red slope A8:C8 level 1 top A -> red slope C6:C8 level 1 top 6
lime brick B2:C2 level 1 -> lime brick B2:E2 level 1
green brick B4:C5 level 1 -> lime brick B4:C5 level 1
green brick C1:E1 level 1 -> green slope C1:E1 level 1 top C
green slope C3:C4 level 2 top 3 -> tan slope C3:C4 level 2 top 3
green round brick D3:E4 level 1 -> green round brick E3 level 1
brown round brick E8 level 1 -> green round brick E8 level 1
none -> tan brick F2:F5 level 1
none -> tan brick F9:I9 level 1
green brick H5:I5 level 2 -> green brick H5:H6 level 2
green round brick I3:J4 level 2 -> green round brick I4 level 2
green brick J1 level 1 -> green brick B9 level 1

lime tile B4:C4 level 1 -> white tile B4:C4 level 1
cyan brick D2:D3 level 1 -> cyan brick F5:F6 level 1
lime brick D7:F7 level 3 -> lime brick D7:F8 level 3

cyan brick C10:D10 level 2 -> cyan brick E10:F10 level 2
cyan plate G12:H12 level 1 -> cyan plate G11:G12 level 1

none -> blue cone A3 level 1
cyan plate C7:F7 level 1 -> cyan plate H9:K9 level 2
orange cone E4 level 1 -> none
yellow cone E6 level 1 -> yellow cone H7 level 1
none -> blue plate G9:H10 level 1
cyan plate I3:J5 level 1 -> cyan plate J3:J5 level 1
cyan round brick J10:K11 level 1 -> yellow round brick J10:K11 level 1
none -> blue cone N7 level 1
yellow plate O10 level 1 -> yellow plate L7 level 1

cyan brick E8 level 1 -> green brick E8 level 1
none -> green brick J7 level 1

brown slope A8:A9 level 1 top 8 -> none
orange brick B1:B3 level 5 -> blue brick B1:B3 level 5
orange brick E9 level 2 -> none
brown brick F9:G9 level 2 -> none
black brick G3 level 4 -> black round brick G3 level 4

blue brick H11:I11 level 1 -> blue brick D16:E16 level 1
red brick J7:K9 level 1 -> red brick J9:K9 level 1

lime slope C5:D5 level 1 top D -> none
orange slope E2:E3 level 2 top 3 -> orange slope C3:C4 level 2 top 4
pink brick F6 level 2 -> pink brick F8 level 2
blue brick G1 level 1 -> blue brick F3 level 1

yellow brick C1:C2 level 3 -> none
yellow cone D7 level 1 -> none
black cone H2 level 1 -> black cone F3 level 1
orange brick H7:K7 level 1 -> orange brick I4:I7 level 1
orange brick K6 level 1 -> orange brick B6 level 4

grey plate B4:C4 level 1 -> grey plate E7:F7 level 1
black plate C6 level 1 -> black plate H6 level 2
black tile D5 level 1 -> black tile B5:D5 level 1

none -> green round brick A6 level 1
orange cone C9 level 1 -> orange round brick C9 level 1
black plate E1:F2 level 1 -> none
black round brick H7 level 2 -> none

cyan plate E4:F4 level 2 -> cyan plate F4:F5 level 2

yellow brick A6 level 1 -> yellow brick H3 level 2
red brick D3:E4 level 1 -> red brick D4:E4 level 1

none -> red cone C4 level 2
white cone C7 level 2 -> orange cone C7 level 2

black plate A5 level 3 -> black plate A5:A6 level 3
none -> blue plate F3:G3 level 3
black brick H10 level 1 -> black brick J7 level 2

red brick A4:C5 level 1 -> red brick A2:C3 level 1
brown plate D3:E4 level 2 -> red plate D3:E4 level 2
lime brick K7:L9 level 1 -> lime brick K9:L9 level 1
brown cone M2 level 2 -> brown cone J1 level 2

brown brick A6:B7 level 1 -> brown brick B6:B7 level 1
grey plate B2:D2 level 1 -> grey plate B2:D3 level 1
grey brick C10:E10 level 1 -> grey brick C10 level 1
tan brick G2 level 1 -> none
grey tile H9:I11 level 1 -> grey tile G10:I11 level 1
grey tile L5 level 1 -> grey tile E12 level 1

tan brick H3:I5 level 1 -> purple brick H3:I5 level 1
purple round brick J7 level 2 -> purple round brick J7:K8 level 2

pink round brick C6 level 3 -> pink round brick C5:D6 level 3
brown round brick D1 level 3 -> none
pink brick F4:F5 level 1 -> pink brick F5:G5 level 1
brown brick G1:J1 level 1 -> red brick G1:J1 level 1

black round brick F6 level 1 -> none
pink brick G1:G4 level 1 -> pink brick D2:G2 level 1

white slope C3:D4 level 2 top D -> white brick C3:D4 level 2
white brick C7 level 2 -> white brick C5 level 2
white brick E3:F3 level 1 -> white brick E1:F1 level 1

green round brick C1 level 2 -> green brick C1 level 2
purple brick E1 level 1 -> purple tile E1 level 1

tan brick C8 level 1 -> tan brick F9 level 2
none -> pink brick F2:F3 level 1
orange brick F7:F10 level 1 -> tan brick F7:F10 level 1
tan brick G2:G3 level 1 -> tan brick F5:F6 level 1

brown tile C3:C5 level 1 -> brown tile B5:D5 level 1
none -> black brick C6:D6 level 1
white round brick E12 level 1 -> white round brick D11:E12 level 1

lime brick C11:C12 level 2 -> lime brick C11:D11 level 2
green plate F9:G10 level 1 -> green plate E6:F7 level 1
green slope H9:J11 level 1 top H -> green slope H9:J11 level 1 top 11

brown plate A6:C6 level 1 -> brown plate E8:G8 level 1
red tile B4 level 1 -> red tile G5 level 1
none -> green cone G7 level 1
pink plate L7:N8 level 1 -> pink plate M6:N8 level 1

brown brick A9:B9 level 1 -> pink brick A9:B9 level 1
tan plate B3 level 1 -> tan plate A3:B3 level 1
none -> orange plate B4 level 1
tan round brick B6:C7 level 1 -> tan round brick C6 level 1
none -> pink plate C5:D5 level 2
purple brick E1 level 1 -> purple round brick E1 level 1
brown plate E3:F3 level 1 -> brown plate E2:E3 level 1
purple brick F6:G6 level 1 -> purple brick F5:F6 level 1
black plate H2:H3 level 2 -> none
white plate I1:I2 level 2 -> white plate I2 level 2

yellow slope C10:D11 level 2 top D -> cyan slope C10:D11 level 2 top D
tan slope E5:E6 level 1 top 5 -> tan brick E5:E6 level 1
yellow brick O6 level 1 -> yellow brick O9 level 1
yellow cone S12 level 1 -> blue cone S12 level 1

### Task directions
Down to the final line, write out all of the material exactly.

### Finished task
red slope A8:C8 level 1 top A -> red slope C6:C8 level 1 top 6
lime brick B2:C2 level 1 -> lime brick B2:E2 level 1
green brick B4:C5 level 1 -> lime brick B4:C5 level 1
green brick C1:E1 level 1 -> green slope C1:E1 level 1 top C
green slope C3:C4 level 2 top 3 -> tan slope C3:C4 level 2 top 3
green round brick D3:E4 level 1 -> green round brick E3 level 1
brown round brick E8 level 1 -> green round brick E8 level 1
none -> tan brick F2:F5 level 1
none -> tan brick F9:I9 level 1
green brick H5:I5 level 2 -> green brick H5:H6 level 2
green round brick I3:J4 level 2 -> green round brick I4 level 2
green brick J1 level 1 -> green brick B9 level 1

lime tile B4:C4 level 1 -> white tile B4:C4 level 1
cyan brick D2:D3 level 1 -> cyan brick F5:F6 level 1
lime brick D7:F7 level 3 -> lime brick D7:F8 level 3

cyan brick C10:D10 level 2 -> cyan brick E10:F10 level 2
cyan plate G12:H12 level 1 -> cyan plate G11:G12 level 1

none -> blue cone A3 level 1
cyan plate C7:F7 level 1 -> cyan plate H9:K9 level 2
orange cone E4 level 1 -> none
yellow cone E6 level 1 -> yellow cone H7 level 1
none -> blue plate G9:H10 level 1
cyan plate I3:J5 level 1 -> cyan plate J3:J5 level 1
cyan round brick J10:K11 level 1 -> yellow round brick J10:K11 level 1
none -> blue cone N7 level 1
yellow plate O10 level 1 -> yellow plate L7 level 1

cyan brick E8 level 1 -> green brick E8 level 1
none -> green brick J7 level 1

brown slope A8:A9 level 1 top 8 -> none
orange brick B1:B3 level 5 -> blue brick B1:B3 level 5
orange brick E9 level 2 -> none
brown brick F9:G9 level 2 -> none
black brick G3 level 4 -> black round brick G3 level 4

blue brick H11:I11 level 1 -> blue brick D16:E16 level 1
red brick J7:K9 level 1 -> red brick J9:K9 level 1

lime slope C5:D5 level 1 top D -> none
orange slope E2:E3 level 2 top 3 -> orange slope C3:C4 level 2 top 4
pink brick F6 level 2 -> pink brick F8 level 2
blue brick G1 level 1 -> blue brick F3 level 1

yellow brick C1:C2 level 3 -> none
yellow cone D7 level 1 -> none
black cone H2 level 1 -> black cone F3 level 1
orange brick H7:K7 level 1 -> orange brick I4:I7 level 1
orange brick K6 level 1 -> orange brick B6 level 4

grey plate B4:C4 level 1 -> grey plate E7:F7 level 1
black plate C6 level 1 -> black plate H6 level 2
black tile D5 level 1 -> black tile B5:D5 level 1

none -> green round brick A6 level 1
orange cone C9 level 1 -> orange round brick C9 level 1
black plate E1:F2 level 1 -> none
black round brick H7 level 2 -> none

cyan plate E4:F4 level 2 -> cyan plate F4:F5 level 2

yellow brick A6 level 1 -> yellow brick H3 level 2
red brick D3:E4 level 1 -> red brick D4:E4 level 1

none -> red cone C4 level 2
white cone C7 level 2 -> orange cone C7 level 2

black plate A5 level 3 -> black plate A5:A6 level 3
none -> blue plate F3:G3 level 3
black brick H10 level 1 -> black brick J7 level 2

red brick A4:C5 level 1 -> red brick A2:C3 level 1
brown plate D3:E4 level 2 -> red plate D3:E4 level 2
lime brick K7:L9 level 1 -> lime brick K9:L9 level 1
brown cone M2 level 2 -> brown cone J1 level 2

brown brick A6:B7 level 1 -> brown brick B6:B7 level 1
grey plate B2:D2 level 1 -> grey plate B2:D3 level 1
grey brick C10:E10 level 1 -> grey brick C10 level 1
tan brick G2 level 1 -> none
grey tile H9:I11 level 1 -> grey tile G10:I11 level 1
grey tile L5 level 1 -> grey tile E12 level 1

tan brick H3:I5 level 1 -> purple brick H3:I5 level 1
purple round brick J7 level 2 -> purple round brick J7:K8 level 2

pink round brick C6 level 3 -> pink round brick C5:D6 level 3
brown round brick D1 level 3 -> none
pink brick F4:F5 level 1 -> pink brick F5:G5 level 1
brown brick G1:J1 level 1 -> red brick G1:J1 level 1

black round brick F6 level 1 -> none
pink brick G1:G4 level 1 -> pink brick D2:G2 level 1

white slope C3:D4 level 2 top D -> white brick C3:D4 level 2
white brick C7 level 2 -> white brick C5 level 2
white brick E3:F3 level 1 -> white brick E1:F1 level 1

green round brick C1 level 2 -> green brick C1 level 2
purple brick E1 level 1 -> purple tile E1 level 1

tan brick C8 level 1 -> tan brick F9 level 2
none -> pink brick F2:F3 level 1
orange brick F7:F10 level 1 -> tan brick F7:F10 level 1
tan brick G2:G3 level 1 -> tan brick F5:F6 level 1

brown tile C3:C5 level 1 -> brown tile B5:D5 level 1
none -> black brick C6:D6 level 1
white round brick E12 level 1 -> white round brick D11:E12 level 1

lime brick C11:C12 level 2 -> lime brick C11:D11 level 2
green plate F9:G10 level 1 -> green plate E6:F7 level 1
green slope H9:J11 level 1 top H -> green slope H9:J11 level 1 top 11

brown plate A6:C6 level 1 -> brown plate E8:G8 level 1
red tile B4 level 1 -> red tile G5 level 1
none -> green cone G7 level 1
pink plate L7:N8 level 1 -> pink plate M6:N8 level 1

brown brick A9:B9 level 1 -> pink brick A9:B9 level 1
tan plate B3 level 1 -> tan plate A3:B3 level 1
none -> orange plate B4 level 1
tan round brick B6:C7 level 1 -> tan round brick C6 level 1
none -> pink plate C5:D5 level 2
purple brick E1 level 1 -> purple round brick E1 level 1
brown plate E3:F3 level 1 -> brown plate E2:E3 level 1
purple brick F6:G6 level 1 -> purple brick F5:F6 level 1
black plate H2:H3 level 2 -> none
white plate I1:I2 level 2 -> white plate I2 level 2

yellow slope C10:D11 level 2 top D -> cyan slope C10:D11 level 2 top D
tan slope E5:E6 level 1 top 5 -> tan brick E5:E6 level 1
yellow brick O6 level 1 -> yellow brick O9 level 1
yellow cone S12 level 1 -> blue cone S12 level 1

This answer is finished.